- Problem to work on -
From the entries below, pull out each line that contains the string "place". Uppercase and lowercase letters must match.

- Information shown -
## start

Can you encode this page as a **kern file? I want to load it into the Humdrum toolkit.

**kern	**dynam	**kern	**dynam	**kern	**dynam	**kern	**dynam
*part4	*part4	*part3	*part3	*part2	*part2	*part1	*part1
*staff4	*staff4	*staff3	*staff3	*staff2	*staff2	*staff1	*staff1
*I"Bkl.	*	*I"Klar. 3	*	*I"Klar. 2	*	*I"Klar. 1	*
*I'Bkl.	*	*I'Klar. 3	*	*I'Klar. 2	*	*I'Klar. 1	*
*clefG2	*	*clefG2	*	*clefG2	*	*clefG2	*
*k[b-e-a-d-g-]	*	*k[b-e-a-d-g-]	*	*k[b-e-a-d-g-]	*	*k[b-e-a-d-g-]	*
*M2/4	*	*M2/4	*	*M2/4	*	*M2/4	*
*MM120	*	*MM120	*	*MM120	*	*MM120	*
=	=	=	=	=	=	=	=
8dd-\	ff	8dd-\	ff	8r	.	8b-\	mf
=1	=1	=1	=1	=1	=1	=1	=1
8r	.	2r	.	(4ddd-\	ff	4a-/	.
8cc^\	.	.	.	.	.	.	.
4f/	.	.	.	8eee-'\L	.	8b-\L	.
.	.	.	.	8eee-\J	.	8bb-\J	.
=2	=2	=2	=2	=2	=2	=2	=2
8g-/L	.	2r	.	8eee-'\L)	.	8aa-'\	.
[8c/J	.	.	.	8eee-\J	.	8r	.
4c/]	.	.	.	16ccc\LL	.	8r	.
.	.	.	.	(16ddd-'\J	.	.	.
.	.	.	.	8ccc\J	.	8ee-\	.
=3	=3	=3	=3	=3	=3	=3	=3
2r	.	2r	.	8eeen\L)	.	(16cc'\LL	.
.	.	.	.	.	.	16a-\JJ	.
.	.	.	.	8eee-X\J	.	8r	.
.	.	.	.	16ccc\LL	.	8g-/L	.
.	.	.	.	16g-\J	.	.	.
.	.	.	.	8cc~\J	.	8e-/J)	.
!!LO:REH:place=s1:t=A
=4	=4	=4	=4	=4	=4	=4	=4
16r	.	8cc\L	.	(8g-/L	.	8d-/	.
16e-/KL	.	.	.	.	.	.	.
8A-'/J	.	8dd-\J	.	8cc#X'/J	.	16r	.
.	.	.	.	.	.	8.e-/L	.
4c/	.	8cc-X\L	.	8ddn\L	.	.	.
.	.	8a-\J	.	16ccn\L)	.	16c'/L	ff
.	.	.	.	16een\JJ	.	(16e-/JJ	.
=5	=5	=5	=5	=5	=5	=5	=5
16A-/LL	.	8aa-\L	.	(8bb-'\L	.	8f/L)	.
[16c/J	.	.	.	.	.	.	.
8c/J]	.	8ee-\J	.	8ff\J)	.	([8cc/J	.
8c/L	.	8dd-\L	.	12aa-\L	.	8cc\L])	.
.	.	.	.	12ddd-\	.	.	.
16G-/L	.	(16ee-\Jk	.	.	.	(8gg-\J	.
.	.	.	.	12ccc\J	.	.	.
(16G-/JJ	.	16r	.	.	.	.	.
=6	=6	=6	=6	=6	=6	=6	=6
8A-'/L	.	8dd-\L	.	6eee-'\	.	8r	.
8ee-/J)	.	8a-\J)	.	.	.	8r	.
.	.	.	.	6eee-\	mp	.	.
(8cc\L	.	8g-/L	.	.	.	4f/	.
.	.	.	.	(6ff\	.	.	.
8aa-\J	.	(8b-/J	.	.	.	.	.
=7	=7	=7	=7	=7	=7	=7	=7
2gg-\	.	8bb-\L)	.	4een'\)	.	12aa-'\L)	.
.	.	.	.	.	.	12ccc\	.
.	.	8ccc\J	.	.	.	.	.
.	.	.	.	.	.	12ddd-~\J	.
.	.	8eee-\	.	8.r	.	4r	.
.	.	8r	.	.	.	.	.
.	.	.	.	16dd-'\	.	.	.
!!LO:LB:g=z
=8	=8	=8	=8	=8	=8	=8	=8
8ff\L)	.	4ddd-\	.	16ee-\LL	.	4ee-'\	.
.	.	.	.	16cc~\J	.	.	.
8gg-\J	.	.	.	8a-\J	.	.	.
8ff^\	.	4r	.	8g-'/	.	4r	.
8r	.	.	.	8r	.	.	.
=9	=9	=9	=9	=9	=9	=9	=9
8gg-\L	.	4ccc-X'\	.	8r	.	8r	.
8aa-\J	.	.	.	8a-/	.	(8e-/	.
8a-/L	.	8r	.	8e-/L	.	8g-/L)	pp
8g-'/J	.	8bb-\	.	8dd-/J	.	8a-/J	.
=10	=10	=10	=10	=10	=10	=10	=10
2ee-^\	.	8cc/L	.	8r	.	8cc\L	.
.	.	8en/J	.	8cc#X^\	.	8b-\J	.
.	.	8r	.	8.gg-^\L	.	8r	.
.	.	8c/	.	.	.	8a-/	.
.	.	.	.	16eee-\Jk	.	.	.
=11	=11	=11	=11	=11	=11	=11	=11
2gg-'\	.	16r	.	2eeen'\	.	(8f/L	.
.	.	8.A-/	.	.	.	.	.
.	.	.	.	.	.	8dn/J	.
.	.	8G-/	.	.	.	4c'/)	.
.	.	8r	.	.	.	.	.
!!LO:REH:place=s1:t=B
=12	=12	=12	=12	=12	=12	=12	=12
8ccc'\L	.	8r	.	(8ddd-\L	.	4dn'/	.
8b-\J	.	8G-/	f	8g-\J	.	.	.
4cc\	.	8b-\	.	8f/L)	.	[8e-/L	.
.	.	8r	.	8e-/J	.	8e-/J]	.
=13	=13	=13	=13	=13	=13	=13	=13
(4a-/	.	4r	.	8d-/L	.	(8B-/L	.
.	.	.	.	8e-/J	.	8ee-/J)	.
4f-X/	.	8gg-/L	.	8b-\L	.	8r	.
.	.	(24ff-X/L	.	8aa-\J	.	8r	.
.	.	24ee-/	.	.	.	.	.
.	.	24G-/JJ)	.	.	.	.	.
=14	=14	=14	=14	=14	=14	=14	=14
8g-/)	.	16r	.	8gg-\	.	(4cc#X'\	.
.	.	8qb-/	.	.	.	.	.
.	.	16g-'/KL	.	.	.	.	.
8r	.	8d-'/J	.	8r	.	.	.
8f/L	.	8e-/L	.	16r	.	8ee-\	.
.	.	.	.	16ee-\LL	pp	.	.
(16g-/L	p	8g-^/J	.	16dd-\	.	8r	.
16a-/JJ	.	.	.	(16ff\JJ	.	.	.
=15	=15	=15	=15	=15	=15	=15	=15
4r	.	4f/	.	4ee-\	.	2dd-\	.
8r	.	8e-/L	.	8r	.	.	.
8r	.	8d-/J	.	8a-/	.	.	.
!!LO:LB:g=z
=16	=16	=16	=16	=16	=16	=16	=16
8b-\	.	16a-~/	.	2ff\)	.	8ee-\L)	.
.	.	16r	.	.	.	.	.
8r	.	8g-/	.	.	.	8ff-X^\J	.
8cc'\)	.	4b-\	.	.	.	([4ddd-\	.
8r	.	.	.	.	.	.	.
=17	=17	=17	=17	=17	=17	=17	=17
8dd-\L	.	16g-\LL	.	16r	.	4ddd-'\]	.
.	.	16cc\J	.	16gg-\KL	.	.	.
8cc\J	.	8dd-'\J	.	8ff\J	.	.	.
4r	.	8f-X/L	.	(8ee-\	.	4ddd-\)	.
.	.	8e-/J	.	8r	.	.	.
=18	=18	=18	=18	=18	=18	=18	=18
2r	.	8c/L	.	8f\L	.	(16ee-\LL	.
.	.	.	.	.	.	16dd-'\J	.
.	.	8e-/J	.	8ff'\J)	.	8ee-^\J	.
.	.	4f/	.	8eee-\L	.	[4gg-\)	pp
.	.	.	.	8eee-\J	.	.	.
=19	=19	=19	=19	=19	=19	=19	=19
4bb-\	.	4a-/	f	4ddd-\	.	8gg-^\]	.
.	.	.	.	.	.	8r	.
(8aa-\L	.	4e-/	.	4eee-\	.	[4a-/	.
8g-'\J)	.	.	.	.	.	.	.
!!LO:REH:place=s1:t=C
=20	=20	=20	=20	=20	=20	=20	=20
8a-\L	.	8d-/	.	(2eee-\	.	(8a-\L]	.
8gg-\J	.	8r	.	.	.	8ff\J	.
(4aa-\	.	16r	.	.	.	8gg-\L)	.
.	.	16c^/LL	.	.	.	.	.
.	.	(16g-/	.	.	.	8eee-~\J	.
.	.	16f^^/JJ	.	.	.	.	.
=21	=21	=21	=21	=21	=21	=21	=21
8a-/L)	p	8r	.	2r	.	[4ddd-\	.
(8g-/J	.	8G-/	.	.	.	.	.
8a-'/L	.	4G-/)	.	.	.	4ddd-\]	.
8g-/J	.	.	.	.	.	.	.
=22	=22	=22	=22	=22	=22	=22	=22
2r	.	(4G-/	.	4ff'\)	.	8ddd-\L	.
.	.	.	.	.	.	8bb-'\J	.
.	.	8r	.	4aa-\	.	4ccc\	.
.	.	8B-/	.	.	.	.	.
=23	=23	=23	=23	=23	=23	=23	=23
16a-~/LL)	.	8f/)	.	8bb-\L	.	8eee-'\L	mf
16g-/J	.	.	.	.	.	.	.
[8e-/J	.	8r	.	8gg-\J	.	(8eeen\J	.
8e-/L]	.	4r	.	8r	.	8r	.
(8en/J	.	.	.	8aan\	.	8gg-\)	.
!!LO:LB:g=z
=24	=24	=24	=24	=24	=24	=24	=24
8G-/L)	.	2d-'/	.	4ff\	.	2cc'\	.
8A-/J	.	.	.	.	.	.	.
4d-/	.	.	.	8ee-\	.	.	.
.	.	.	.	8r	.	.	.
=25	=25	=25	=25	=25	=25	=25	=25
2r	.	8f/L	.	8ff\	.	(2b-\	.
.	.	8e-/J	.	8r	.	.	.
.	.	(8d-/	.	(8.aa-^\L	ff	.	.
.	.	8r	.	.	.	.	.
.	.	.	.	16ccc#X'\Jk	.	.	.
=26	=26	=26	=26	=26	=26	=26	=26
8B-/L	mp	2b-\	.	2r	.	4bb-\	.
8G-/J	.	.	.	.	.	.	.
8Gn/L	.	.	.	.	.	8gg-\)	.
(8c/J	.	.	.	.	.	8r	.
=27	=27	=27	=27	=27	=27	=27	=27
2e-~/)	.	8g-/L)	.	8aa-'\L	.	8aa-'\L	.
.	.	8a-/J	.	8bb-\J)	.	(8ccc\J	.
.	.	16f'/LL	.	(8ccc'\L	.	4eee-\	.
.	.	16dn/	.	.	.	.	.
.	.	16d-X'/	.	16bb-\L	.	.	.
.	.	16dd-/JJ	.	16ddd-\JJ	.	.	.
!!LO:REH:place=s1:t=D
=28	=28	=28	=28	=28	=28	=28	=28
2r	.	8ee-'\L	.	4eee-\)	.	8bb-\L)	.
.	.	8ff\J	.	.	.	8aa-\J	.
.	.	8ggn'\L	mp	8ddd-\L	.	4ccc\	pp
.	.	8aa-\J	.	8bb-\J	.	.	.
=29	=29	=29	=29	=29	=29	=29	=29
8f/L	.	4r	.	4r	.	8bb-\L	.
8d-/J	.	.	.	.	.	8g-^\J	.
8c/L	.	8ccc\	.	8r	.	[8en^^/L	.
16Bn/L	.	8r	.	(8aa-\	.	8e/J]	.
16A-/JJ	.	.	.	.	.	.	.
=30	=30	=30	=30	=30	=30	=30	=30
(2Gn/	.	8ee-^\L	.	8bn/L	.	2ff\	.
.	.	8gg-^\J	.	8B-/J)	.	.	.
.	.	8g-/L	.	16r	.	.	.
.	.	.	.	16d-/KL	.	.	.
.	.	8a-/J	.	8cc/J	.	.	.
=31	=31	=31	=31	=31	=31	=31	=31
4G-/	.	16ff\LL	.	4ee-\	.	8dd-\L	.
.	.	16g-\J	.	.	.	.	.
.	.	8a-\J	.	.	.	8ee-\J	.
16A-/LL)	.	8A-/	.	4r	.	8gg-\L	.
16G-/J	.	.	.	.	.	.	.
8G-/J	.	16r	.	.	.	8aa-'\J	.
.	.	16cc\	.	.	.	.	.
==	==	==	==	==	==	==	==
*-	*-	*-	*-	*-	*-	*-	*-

## end

- Result of this task -
!!LO:REH:place=s1:t=A
!!LO:REH:place=s1:t=B
!!LO:REH:place=s1:t=C
!!LO:REH:place=s1:t=D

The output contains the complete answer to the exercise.